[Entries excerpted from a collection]
┌────────

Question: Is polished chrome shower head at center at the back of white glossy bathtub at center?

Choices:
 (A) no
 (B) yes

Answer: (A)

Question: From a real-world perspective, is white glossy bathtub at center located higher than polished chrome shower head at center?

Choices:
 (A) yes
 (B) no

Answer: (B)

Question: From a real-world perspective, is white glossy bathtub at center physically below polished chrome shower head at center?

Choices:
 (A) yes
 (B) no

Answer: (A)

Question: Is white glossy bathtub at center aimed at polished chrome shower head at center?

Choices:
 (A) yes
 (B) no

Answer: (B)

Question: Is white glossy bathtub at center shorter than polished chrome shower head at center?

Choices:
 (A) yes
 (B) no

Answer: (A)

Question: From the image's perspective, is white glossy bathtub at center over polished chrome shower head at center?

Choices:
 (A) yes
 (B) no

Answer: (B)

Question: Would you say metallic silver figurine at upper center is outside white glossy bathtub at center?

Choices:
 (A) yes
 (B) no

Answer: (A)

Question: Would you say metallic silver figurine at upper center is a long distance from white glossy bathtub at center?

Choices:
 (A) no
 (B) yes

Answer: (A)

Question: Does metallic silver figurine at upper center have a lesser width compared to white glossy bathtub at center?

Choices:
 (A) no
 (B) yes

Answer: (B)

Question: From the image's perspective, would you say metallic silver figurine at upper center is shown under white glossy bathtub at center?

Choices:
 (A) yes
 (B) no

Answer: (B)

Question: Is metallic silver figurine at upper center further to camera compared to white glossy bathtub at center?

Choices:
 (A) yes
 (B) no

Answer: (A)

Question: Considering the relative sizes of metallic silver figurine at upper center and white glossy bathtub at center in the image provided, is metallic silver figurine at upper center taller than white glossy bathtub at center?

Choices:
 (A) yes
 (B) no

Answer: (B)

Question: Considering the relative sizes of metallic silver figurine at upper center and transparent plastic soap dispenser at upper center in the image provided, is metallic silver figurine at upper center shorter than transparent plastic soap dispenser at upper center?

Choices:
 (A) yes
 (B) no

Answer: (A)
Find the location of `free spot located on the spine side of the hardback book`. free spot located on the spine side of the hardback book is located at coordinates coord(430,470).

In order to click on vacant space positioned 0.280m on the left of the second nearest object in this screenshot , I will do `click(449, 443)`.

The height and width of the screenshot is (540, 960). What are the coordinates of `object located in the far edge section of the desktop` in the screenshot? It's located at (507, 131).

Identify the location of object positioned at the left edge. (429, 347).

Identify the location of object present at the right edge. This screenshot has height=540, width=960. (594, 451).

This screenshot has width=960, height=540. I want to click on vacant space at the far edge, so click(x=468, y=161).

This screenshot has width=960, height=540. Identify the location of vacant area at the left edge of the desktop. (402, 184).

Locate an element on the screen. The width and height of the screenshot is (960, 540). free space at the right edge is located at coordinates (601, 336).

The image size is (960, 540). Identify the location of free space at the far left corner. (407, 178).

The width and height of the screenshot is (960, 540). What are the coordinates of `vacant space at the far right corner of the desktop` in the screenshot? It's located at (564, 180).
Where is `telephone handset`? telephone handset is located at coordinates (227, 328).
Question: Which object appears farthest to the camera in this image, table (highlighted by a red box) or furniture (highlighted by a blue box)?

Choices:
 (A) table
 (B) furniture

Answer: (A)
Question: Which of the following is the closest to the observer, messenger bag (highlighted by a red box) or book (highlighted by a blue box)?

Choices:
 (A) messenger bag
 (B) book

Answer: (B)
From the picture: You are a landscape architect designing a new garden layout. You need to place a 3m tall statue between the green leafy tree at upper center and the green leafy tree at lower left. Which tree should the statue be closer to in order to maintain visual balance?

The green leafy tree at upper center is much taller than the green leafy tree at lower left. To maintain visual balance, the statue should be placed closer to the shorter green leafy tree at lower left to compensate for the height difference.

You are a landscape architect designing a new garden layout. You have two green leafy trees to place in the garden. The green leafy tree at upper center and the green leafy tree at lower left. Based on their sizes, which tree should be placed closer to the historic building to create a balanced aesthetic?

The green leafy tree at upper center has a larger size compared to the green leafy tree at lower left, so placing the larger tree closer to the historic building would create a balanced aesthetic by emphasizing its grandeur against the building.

└────────
┌────────

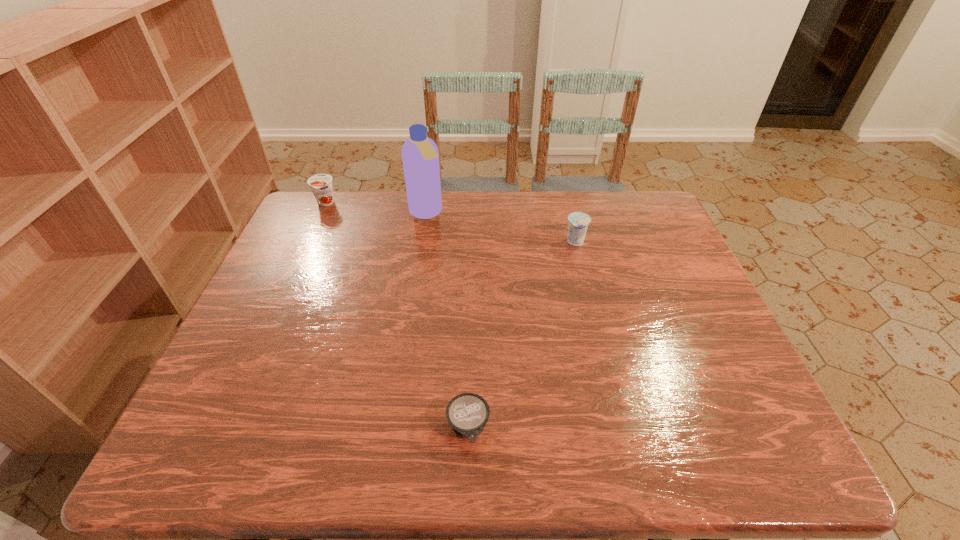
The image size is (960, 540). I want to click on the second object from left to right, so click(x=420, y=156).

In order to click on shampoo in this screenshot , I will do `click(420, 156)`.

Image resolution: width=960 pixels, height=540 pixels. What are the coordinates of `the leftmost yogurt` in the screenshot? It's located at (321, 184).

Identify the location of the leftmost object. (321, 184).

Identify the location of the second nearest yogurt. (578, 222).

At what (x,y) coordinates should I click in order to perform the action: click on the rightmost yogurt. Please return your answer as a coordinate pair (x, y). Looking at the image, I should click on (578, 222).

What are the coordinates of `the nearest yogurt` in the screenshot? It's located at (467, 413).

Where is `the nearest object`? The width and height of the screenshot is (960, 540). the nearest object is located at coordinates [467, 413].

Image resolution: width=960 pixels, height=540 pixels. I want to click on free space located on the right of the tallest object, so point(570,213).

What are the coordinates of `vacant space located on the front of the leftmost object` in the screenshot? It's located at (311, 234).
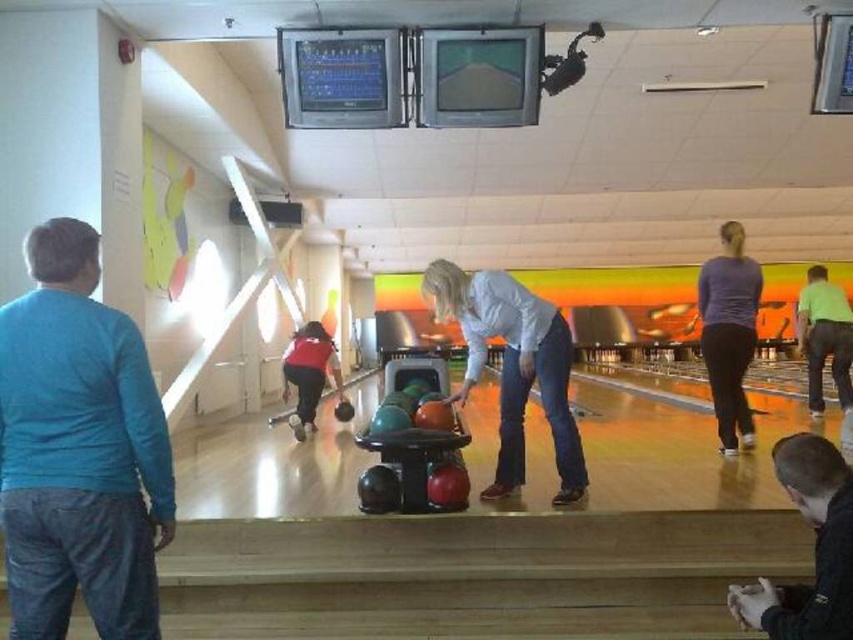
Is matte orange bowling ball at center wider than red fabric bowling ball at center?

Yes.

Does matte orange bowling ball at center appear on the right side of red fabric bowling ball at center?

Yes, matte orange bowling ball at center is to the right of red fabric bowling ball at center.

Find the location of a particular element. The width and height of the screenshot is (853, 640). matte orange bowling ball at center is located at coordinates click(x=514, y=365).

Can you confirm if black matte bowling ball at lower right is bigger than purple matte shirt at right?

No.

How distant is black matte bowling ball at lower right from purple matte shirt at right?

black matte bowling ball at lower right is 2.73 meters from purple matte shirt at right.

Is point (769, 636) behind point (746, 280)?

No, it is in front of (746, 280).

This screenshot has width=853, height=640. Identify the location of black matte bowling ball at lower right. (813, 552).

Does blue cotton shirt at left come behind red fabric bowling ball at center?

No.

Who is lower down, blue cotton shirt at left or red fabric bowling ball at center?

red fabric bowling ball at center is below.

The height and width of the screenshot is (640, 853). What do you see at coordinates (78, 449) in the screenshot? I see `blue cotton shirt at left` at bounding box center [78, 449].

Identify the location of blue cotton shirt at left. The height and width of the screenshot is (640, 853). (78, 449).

└────────
┌────────

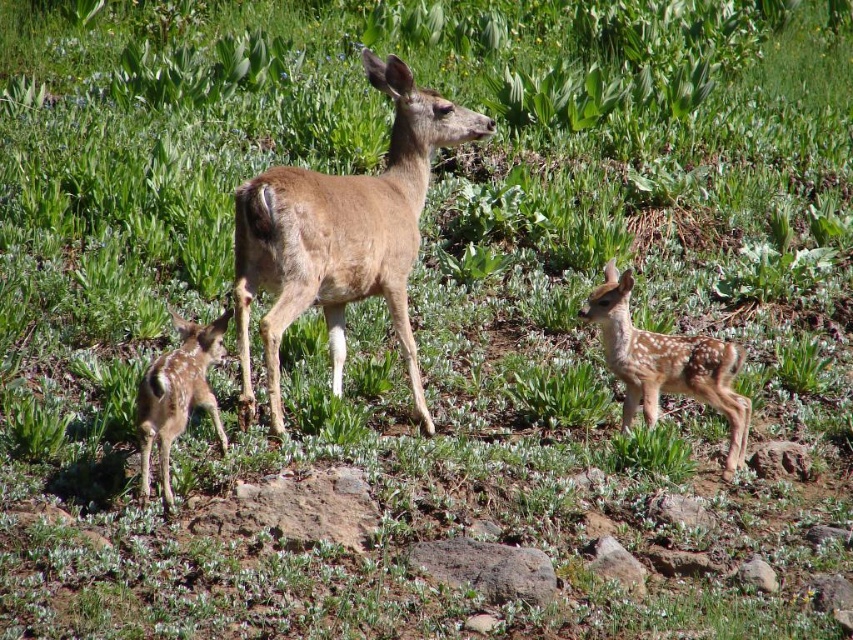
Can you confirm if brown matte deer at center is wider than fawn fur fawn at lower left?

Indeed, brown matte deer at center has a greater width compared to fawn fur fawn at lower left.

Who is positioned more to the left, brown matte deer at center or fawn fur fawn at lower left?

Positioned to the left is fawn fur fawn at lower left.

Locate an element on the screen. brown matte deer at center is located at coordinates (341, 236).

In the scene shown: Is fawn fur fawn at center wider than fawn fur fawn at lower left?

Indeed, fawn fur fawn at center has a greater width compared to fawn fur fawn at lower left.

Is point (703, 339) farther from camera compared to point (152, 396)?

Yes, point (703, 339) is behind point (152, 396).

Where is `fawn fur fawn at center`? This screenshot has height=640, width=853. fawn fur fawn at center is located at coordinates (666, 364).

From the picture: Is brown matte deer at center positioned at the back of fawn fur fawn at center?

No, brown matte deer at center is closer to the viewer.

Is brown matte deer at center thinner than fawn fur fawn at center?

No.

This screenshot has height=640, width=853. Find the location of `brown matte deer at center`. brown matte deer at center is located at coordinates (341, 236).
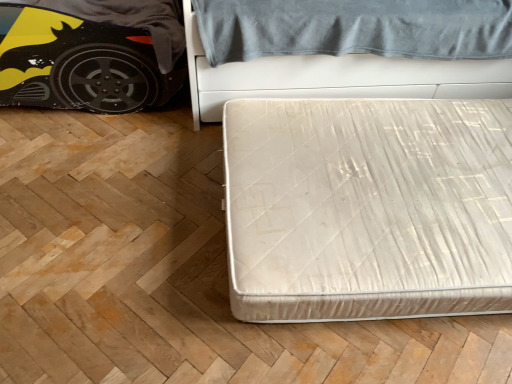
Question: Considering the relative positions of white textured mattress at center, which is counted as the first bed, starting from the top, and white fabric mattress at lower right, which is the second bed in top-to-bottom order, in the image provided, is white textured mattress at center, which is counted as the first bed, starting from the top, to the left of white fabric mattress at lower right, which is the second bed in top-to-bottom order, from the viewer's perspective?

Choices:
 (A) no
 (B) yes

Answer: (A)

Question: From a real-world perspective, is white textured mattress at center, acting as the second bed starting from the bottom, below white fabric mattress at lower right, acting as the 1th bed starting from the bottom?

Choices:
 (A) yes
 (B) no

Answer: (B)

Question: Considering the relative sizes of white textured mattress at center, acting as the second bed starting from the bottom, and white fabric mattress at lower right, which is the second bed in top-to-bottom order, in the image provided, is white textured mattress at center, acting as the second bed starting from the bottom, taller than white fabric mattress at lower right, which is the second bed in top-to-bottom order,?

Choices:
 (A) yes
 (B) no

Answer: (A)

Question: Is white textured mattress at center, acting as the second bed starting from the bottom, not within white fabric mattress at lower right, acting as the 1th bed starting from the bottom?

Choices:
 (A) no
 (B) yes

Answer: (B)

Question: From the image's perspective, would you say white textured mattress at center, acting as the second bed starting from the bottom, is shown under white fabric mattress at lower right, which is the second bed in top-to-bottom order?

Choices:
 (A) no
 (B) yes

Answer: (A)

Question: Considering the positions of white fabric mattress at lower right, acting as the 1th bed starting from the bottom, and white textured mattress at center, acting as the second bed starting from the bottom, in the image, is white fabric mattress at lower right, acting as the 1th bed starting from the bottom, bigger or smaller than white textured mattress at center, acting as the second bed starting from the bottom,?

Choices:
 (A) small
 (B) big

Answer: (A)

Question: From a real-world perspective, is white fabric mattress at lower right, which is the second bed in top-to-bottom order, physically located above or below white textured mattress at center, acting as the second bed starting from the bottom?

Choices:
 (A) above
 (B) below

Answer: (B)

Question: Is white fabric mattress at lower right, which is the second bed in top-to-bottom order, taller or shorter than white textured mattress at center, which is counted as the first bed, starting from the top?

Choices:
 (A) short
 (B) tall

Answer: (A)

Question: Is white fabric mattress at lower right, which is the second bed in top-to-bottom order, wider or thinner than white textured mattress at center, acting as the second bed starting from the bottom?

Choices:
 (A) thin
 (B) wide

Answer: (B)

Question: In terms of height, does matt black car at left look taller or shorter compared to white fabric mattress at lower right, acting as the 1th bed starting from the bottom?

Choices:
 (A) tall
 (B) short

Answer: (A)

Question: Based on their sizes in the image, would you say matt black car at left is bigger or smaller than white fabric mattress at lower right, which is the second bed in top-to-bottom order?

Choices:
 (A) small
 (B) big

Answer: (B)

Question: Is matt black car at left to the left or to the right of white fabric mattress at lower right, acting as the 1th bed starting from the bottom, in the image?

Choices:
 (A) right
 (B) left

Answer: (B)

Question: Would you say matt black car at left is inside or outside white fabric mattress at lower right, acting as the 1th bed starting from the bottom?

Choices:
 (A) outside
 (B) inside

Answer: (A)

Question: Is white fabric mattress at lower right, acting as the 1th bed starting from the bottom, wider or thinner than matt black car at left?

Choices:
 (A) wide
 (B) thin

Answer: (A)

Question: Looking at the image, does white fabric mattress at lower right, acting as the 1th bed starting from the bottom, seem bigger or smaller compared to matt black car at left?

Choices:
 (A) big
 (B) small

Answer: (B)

└────────

● Task objective: Duplicate the entries verbatim, beginning with the line containing "at upper center?" and continuing through the line containing "(B) furniture".

● Completed task:
Question: Considering the relative sizes of metallic silver figurine at upper center and transparent plastic soap dispenser at upper center in the image provided, is metallic silver figurine at upper center shorter than transparent plastic soap dispenser at upper center?

Choices:
 (A) yes
 (B) no

Answer: (A)
Find the location of `free spot located on the spine side of the hardback book`. free spot located on the spine side of the hardback book is located at coordinates coord(430,470).

In order to click on vacant space positioned 0.280m on the left of the second nearest object in this screenshot , I will do `click(449, 443)`.

The height and width of the screenshot is (540, 960). What are the coordinates of `object located in the far edge section of the desktop` in the screenshot? It's located at (507, 131).

Identify the location of object positioned at the left edge. (429, 347).

Identify the location of object present at the right edge. This screenshot has height=540, width=960. (594, 451).

This screenshot has width=960, height=540. I want to click on vacant space at the far edge, so click(x=468, y=161).

This screenshot has width=960, height=540. Identify the location of vacant area at the left edge of the desktop. (402, 184).

Locate an element on the screen. The width and height of the screenshot is (960, 540). free space at the right edge is located at coordinates (601, 336).

The image size is (960, 540). Identify the location of free space at the far left corner. (407, 178).

The width and height of the screenshot is (960, 540). What are the coordinates of `vacant space at the far right corner of the desktop` in the screenshot? It's located at (564, 180).
Where is `telephone handset`? telephone handset is located at coordinates (227, 328).
Question: Which object appears farthest to the camera in this image, table (highlighted by a red box) or furniture (highlighted by a blue box)?

Choices:
 (A) table
 (B) furniture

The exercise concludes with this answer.